_EXERCISE GOAL:_ Every record shown below is to be output exactly.
[DATA SHOWN Boundary: Start]
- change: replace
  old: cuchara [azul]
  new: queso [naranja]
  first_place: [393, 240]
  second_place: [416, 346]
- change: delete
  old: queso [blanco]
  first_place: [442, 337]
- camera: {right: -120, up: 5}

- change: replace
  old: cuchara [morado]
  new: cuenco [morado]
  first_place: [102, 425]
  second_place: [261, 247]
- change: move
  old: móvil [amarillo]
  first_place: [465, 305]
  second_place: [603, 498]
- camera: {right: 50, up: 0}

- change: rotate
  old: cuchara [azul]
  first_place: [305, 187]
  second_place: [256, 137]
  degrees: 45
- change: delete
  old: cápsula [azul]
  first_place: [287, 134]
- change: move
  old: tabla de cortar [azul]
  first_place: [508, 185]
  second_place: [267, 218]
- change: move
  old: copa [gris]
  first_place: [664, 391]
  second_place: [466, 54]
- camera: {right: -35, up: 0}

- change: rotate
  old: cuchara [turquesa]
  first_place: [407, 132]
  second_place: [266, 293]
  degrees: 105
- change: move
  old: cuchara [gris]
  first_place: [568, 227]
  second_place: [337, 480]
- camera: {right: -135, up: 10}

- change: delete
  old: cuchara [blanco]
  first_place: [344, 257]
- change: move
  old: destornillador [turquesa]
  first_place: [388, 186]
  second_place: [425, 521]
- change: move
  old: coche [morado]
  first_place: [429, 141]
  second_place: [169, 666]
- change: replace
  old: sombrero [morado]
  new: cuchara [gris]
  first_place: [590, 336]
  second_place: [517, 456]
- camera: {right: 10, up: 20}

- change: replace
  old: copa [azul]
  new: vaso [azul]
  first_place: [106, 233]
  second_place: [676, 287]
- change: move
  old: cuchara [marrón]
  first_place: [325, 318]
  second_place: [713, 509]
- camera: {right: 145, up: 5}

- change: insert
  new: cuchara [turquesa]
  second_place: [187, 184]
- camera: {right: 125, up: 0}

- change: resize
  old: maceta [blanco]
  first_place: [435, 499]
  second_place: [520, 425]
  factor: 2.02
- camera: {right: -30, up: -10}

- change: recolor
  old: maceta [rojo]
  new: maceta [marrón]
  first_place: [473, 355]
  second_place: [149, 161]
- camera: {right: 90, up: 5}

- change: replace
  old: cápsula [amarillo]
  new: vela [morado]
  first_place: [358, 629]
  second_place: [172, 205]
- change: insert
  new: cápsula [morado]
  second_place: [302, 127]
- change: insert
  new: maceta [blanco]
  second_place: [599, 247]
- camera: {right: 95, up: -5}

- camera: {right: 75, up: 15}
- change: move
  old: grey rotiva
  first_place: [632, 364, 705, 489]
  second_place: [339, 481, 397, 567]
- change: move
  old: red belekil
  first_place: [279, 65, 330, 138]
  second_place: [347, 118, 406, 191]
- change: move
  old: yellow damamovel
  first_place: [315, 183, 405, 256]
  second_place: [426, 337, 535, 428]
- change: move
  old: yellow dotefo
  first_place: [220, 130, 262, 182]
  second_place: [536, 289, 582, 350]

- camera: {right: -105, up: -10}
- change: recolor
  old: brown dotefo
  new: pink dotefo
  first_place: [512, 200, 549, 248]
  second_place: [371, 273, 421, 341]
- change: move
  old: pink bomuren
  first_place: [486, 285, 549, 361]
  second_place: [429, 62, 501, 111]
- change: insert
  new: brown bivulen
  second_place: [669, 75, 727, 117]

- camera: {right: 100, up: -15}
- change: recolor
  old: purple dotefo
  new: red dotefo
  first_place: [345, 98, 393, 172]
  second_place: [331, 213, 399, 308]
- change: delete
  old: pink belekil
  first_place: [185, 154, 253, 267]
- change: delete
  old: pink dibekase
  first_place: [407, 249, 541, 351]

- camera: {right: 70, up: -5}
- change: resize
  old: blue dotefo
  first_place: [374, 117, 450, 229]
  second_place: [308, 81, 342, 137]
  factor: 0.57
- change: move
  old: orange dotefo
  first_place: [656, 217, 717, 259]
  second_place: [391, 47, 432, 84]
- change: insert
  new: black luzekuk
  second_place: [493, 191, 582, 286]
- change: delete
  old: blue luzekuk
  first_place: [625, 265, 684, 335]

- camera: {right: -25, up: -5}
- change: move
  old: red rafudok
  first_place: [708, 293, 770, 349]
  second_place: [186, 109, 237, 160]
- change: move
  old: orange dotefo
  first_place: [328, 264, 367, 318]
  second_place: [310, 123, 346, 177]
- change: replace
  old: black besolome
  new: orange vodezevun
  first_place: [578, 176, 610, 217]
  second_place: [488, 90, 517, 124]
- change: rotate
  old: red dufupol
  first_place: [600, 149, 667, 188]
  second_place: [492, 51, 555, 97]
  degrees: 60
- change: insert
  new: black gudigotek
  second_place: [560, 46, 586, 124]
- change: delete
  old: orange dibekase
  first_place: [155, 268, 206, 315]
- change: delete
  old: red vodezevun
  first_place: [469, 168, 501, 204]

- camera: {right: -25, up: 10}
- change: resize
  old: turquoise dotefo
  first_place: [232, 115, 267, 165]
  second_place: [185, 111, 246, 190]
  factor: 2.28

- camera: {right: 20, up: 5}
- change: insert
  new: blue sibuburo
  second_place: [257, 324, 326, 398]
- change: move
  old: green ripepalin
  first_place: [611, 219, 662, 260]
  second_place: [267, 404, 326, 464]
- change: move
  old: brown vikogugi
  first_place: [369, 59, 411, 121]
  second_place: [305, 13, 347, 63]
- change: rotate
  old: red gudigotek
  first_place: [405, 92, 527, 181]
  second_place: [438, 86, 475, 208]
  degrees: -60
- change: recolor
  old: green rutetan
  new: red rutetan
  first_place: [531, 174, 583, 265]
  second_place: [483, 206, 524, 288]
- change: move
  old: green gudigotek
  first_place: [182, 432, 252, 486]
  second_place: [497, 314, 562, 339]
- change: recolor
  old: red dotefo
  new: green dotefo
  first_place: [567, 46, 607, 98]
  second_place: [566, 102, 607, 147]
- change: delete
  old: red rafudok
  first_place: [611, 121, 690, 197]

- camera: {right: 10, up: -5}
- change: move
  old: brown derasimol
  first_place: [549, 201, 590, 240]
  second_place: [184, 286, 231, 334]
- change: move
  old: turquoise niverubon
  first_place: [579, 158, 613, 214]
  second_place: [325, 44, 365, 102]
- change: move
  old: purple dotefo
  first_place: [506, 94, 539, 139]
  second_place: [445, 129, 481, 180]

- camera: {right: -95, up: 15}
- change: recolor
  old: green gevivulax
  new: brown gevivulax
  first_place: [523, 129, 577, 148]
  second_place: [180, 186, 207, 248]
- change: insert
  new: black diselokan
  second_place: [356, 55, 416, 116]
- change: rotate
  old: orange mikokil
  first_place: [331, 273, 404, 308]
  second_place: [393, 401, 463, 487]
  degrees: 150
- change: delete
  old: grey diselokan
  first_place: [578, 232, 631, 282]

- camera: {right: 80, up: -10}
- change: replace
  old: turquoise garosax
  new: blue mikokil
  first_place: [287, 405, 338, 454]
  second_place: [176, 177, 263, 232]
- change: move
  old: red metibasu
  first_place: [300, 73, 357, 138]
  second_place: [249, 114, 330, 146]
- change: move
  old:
[DATA SHOWN Boundary: End]
_RESULT:_
- change: replace
  old: cuchara [azul]
  new: queso [naranja]
  first_place: [393, 240]
  second_place: [416, 346]
- change: delete
  old: queso [blanco]
  first_place: [442, 337]
- camera: {right: -120, up: 5}

- change: replace
  old: cuchara [morado]
  new: cuenco [morado]
  first_place: [102, 425]
  second_place: [261, 247]
- change: move
  old: móvil [amarillo]
  first_place: [465, 305]
  second_place: [603, 498]
- camera: {right: 50, up: 0}

- change: rotate
  old: cuchara [azul]
  first_place: [305, 187]
  second_place: [256, 137]
  degrees: 45
- change: delete
  old: cápsula [azul]
  first_place: [287, 134]
- change: move
  old: tabla de cortar [azul]
  first_place: [508, 185]
  second_place: [267, 218]
- change: move
  old: copa [gris]
  first_place: [664, 391]
  second_place: [466, 54]
- camera: {right: -35, up: 0}

- change: rotate
  old: cuchara [turquesa]
  first_place: [407, 132]
  second_place: [266, 293]
  degrees: 105
- change: move
  old: cuchara [gris]
  first_place: [568, 227]
  second_place: [337, 480]
- camera: {right: -135, up: 10}

- change: delete
  old: cuchara [blanco]
  first_place: [344, 257]
- change: move
  old: destornillador [turquesa]
  first_place: [388, 186]
  second_place: [425, 521]
- change: move
  old: coche [morado]
  first_place: [429, 141]
  second_place: [169, 666]
- change: replace
  old: sombrero [morado]
  new: cuchara [gris]
  first_place: [590, 336]
  second_place: [517, 456]
- camera: {right: 10, up: 20}

- change: replace
  old: copa [azul]
  new: vaso [azul]
  first_place: [106, 233]
  second_place: [676, 287]
- change: move
  old: cuchara [marrón]
  first_place: [325, 318]
  second_place: [713, 509]
- camera: {right: 145, up: 5}

- change: insert
  new: cuchara [turquesa]
  second_place: [187, 184]
- camera: {right: 125, up: 0}

- change: resize
  old: maceta [blanco]
  first_place: [435, 499]
  second_place: [520, 425]
  factor: 2.02
- camera: {right: -30, up: -10}

- change: recolor
  old: maceta [rojo]
  new: maceta [marrón]
  first_place: [473, 355]
  second_place: [149, 161]
- camera: {right: 90, up: 5}

- change: replace
  old: cápsula [amarillo]
  new: vela [morado]
  first_place: [358, 629]
  second_place: [172, 205]
- change: insert
  new: cápsula [morado]
  second_place: [302, 127]
- change: insert
  new: maceta [blanco]
  second_place: [599, 247]
- camera: {right: 95, up: -5}

- camera: {right: 75, up: 15}
- change: move
  old: grey rotiva
  first_place: [632, 364, 705, 489]
  second_place: [339, 481, 397, 567]
- change: move
  old: red belekil
  first_place: [279, 65, 330, 138]
  second_place: [347, 118, 406, 191]
- change: move
  old: yellow damamovel
  first_place: [315, 183, 405, 256]
  second_place: [426, 337, 535, 428]
- change: move
  old: yellow dotefo
  first_place: [220, 130, 262, 182]
  second_place: [536, 289, 582, 350]

- camera: {right: -105, up: -10}
- change: recolor
  old: brown dotefo
  new: pink dotefo
  first_place: [512, 200, 549, 248]
  second_place: [371, 273, 421, 341]
- change: move
  old: pink bomuren
  first_place: [486, 285, 549, 361]
  second_place: [429, 62, 501, 111]
- change: insert
  new: brown bivulen
  second_place: [669, 75, 727, 117]

- camera: {right: 100, up: -15}
- change: recolor
  old: purple dotefo
  new: red dotefo
  first_place: [345, 98, 393, 172]
  second_place: [331, 213, 399, 308]
- change: delete
  old: pink belekil
  first_place: [185, 154, 253, 267]
- change: delete
  old: pink dibekase
  first_place: [407, 249, 541, 351]

- camera: {right: 70, up: -5}
- change: resize
  old: blue dotefo
  first_place: [374, 117, 450, 229]
  second_place: [308, 81, 342, 137]
  factor: 0.57
- change: move
  old: orange dotefo
  first_place: [656, 217, 717, 259]
  second_place: [391, 47, 432, 84]
- change: insert
  new: black luzekuk
  second_place: [493, 191, 582, 286]
- change: delete
  old: blue luzekuk
  first_place: [625, 265, 684, 335]

- camera: {right: -25, up: -5}
- change: move
  old: red rafudok
  first_place: [708, 293, 770, 349]
  second_place: [186, 109, 237, 160]
- change: move
  old: orange dotefo
  first_place: [328, 264, 367, 318]
  second_place: [310, 123, 346, 177]
- change: replace
  old: black besolome
  new: orange vodezevun
  first_place: [578, 176, 610, 217]
  second_place: [488, 90, 517, 124]
- change: rotate
  old: red dufupol
  first_place: [600, 149, 667, 188]
  second_place: [492, 51, 555, 97]
  degrees: 60
- change: insert
  new: black gudigotek
  second_place: [560, 46, 586, 124]
- change: delete
  old: orange dibekase
  first_place: [155, 268, 206, 315]
- change: delete
  old: red vodezevun
  first_place: [469, 168, 501, 204]

- camera: {right: -25, up: 10}
- change: resize
  old: turquoise dotefo
  first_place: [232, 115, 267, 165]
  second_place: [185, 111, 246, 190]
  factor: 2.28

- camera: {right: 20, up: 5}
- change: insert
  new: blue sibuburo
  second_place: [257, 324, 326, 398]
- change: move
  old: green ripepalin
  first_place: [611, 219, 662, 260]
  second_place: [267, 404, 326, 464]
- change: move
  old: brown vikogugi
  first_place: [369, 59, 411, 121]
  second_place: [305, 13, 347, 63]
- change: rotate
  old: red gudigotek
  first_place: [405, 92, 527, 181]
  second_place: [438, 86, 475, 208]
  degrees: -60
- change: recolor
  old: green rutetan
  new: red rutetan
  first_place: [531, 174, 583, 265]
  second_place: [483, 206, 524, 288]
- change: move
  old: green gudigotek
  first_place: [182, 432, 252, 486]
  second_place: [497, 314, 562, 339]
- change: recolor
  old: red dotefo
  new: green dotefo
  first_place: [567, 46, 607, 98]
  second_place: [566, 102, 607, 147]
- change: delete
  old: red rafudok
  first_place: [611, 121, 690, 197]

- camera: {right: 10, up: -5}
- change: move
  old: brown derasimol
  first_place: [549, 201, 590, 240]
  second_place: [184, 286, 231, 334]
- change: move
  old: turquoise niverubon
  first_place: [579, 158, 613, 214]
  second_place: [325, 44, 365, 102]
- change: move
  old: purple dotefo
  first_place: [506, 94, 539, 139]
  second_place: [445, 129, 481, 180]

- camera: {right: -95, up: 15}
- change: recolor
  old: green gevivulax
  new: brown gevivulax
  first_place: [523, 129, 577, 148]
  second_place: [180, 186, 207, 248]
- change: insert
  new: black diselokan
  second_place: [356, 55, 416, 116]
- change: rotate
  old: orange mikokil
  first_place: [331, 273, 404, 308]
  second_place: [393, 401, 463, 487]
  degrees: 150
- change: delete
  old: grey diselokan
  first_place: [578, 232, 631, 282]

- camera: {right: 80, up: -10}
- change: replace
  old: turquoise garosax
  new: blue mikokil
  first_place: [287, 405, 338, 454]
  second_place: [176, 177, 263, 232]
- change: move
  old: red metibasu
  first_place: [300, 73, 357, 138]
  second_place: [249, 114, 330, 146]
- change: move
  old:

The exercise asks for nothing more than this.